** Begin Material supplied **

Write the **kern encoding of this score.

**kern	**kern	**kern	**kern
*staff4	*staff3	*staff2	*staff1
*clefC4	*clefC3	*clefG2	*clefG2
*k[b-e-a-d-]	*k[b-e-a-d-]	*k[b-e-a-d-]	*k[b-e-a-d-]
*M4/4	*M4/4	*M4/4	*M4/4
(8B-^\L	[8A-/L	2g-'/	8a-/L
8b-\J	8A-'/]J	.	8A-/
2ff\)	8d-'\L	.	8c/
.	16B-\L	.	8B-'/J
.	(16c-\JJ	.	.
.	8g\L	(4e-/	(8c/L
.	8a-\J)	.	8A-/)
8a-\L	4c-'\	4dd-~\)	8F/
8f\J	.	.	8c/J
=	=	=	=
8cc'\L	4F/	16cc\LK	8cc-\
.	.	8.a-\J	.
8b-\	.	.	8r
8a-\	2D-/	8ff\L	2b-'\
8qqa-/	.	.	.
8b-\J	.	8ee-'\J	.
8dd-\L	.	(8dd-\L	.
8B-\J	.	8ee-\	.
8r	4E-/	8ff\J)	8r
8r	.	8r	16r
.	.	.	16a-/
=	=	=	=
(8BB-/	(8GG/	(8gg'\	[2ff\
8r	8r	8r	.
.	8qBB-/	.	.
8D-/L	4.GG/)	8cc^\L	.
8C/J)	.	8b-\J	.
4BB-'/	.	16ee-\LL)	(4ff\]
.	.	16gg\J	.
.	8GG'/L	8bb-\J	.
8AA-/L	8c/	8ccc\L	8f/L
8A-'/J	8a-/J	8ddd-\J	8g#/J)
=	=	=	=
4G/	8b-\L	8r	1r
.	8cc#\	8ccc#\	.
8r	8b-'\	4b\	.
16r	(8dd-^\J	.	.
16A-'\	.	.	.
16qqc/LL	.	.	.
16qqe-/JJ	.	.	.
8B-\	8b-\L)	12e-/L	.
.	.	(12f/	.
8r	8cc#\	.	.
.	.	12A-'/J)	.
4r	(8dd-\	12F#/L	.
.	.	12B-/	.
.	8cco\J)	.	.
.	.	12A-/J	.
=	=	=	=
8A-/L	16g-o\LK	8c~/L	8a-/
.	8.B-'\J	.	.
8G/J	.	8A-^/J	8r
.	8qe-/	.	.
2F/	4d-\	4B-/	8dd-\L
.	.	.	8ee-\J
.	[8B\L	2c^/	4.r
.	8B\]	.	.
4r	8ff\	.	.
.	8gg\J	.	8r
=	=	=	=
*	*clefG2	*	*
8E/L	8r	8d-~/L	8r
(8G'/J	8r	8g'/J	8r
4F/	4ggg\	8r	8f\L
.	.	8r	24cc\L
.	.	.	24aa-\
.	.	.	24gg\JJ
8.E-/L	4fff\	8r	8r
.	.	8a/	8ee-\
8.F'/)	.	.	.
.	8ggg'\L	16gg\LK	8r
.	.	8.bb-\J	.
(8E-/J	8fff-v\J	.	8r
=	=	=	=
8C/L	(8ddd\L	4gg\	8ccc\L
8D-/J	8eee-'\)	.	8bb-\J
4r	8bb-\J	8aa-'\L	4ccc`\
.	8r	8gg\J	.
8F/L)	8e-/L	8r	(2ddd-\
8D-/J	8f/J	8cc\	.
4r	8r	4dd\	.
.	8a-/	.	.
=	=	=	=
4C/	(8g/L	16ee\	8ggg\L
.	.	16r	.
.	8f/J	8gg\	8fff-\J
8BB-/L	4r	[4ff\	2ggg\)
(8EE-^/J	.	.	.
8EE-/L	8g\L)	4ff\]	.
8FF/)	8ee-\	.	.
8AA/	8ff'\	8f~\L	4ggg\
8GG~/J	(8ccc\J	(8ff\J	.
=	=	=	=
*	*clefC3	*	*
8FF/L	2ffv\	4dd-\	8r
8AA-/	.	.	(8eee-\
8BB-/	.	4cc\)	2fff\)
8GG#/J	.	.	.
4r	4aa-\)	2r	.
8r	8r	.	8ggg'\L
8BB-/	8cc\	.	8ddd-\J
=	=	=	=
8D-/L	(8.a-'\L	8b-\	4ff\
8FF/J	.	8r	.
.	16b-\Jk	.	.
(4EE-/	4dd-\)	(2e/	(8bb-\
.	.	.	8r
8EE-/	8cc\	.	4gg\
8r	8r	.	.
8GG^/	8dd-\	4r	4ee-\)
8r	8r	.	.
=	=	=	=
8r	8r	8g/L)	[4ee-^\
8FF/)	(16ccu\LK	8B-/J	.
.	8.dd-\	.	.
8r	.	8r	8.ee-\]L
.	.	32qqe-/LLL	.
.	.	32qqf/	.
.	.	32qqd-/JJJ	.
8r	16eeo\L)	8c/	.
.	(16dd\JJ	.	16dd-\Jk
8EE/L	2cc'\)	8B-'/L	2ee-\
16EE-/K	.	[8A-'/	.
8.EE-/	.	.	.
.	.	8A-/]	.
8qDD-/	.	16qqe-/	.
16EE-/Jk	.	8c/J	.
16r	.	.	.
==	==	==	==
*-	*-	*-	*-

** End Material supplied **

Collect each line of the listing above that contains the string "kern".

Correct output:
Write the **kern encoding of this score.
**kern	**kern	**kern	**kern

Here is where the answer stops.